Coordinate-based object records:
__________________________________________________
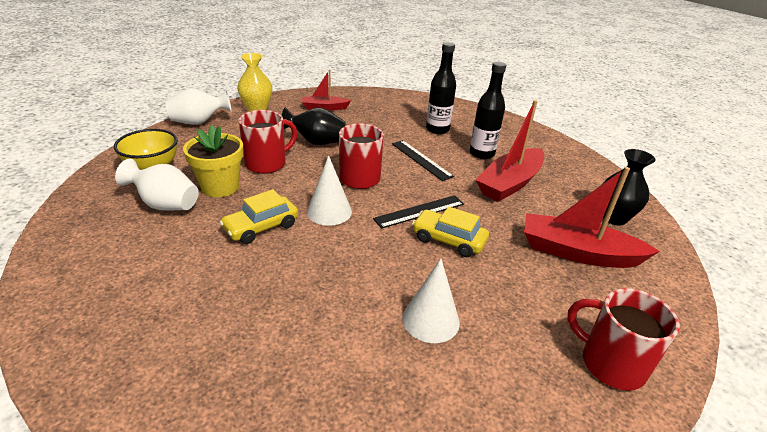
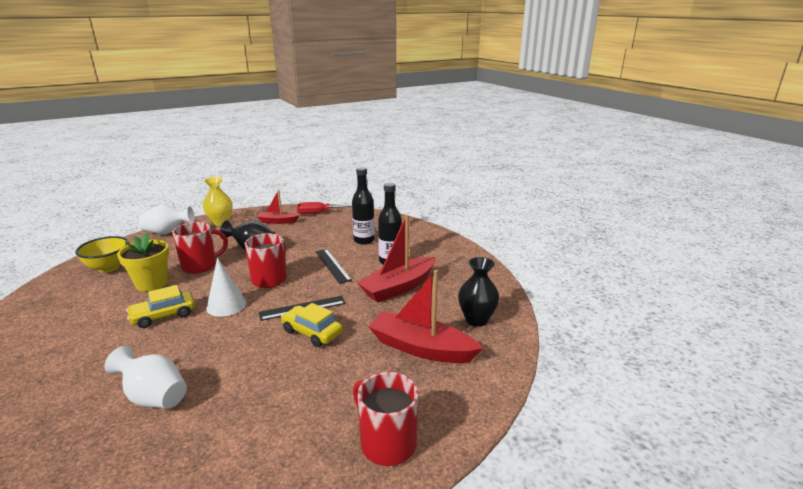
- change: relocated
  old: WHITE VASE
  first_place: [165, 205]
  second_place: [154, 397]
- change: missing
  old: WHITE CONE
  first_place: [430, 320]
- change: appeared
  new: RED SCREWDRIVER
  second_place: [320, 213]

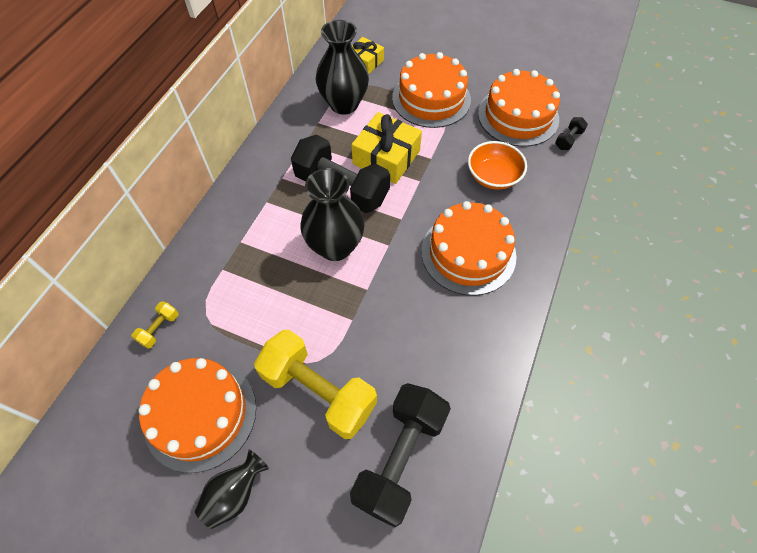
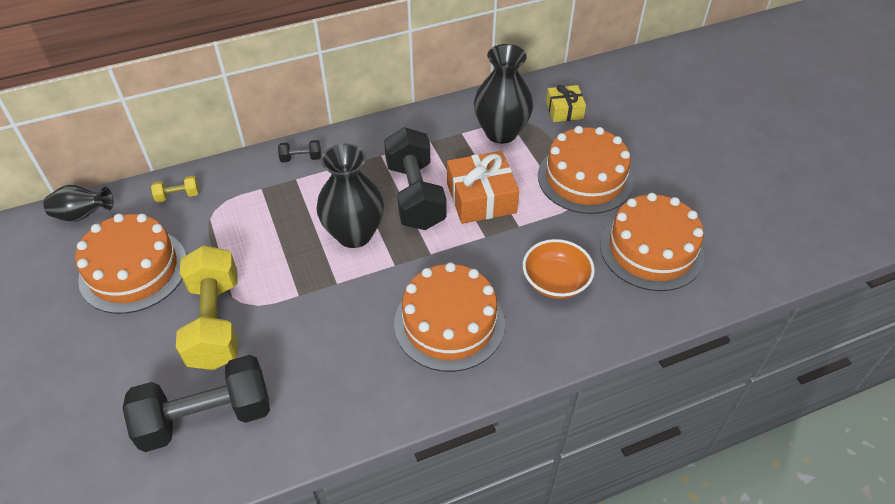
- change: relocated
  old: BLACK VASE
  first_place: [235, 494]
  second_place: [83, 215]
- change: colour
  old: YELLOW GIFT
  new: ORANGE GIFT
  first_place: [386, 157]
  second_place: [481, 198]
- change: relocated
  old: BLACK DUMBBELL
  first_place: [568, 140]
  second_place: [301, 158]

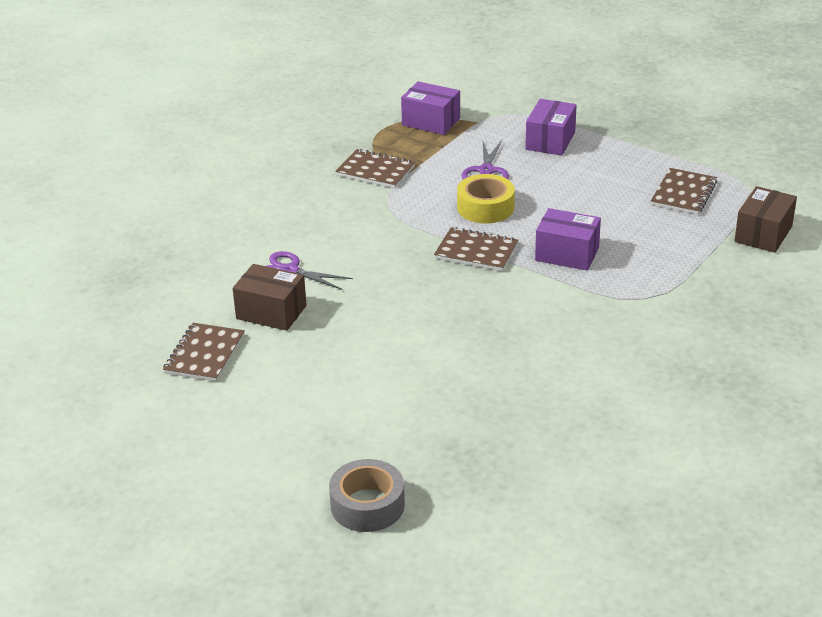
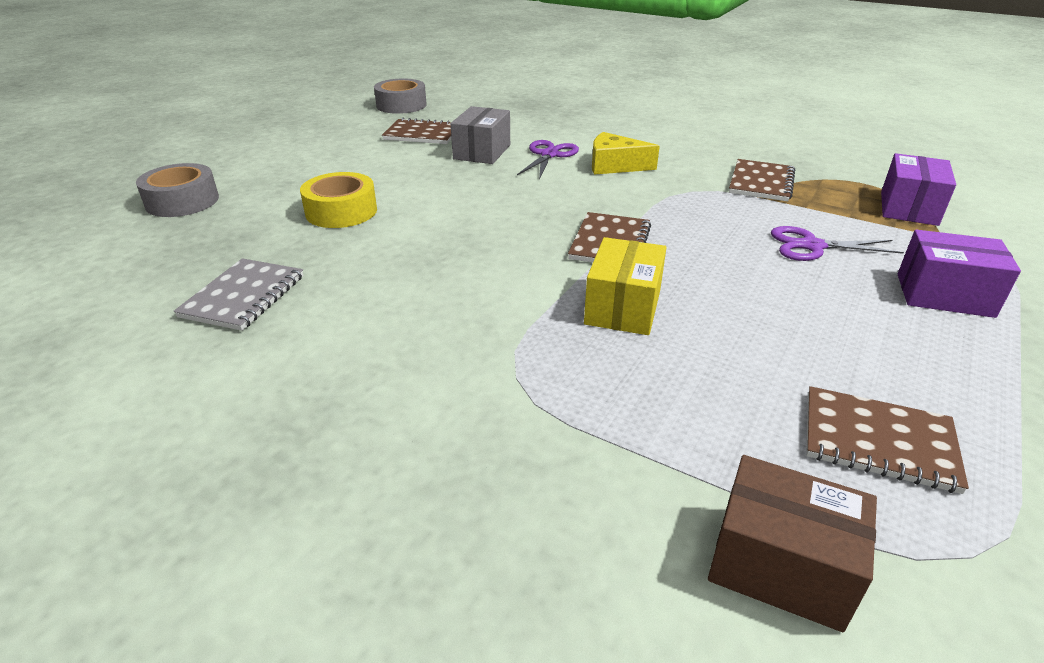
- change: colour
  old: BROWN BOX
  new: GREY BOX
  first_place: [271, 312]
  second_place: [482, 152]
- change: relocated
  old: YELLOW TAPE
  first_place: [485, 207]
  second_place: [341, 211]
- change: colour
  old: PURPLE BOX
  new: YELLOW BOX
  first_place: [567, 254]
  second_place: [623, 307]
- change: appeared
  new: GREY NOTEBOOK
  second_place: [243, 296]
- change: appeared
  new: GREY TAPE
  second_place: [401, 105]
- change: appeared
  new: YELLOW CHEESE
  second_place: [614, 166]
__________________________________________________
## Problem details:
Word-for-word output of every record is needed, with images omitted.

## Output of the task:
- change: relocated
  old: WHITE VASE
  first_place: [165, 205]
  second_place: [154, 397]
- change: missing
  old: WHITE CONE
  first_place: [430, 320]
- change: appeared
  new: RED SCREWDRIVER
  second_place: [320, 213]

- change: relocated
  old: BLACK VASE
  first_place: [235, 494]
  second_place: [83, 215]
- change: colour
  old: YELLOW GIFT
  new: ORANGE GIFT
  first_place: [386, 157]
  second_place: [481, 198]
- change: relocated
  old: BLACK DUMBBELL
  first_place: [568, 140]
  second_place: [301, 158]

- change: colour
  old: BROWN BOX
  new: GREY BOX
  first_place: [271, 312]
  second_place: [482, 152]
- change: relocated
  old: YELLOW TAPE
  first_place: [485, 207]
  second_place: [341, 211]
- change: colour
  old: PURPLE BOX
  new: YELLOW BOX
  first_place: [567, 254]
  second_place: [623, 307]
- change: appeared
  new: GREY NOTEBOOK
  second_place: [243, 296]
- change: appeared
  new: GREY TAPE
  second_place: [401, 105]
- change: appeared
  new: YELLOW CHEESE
  second_place: [614, 166]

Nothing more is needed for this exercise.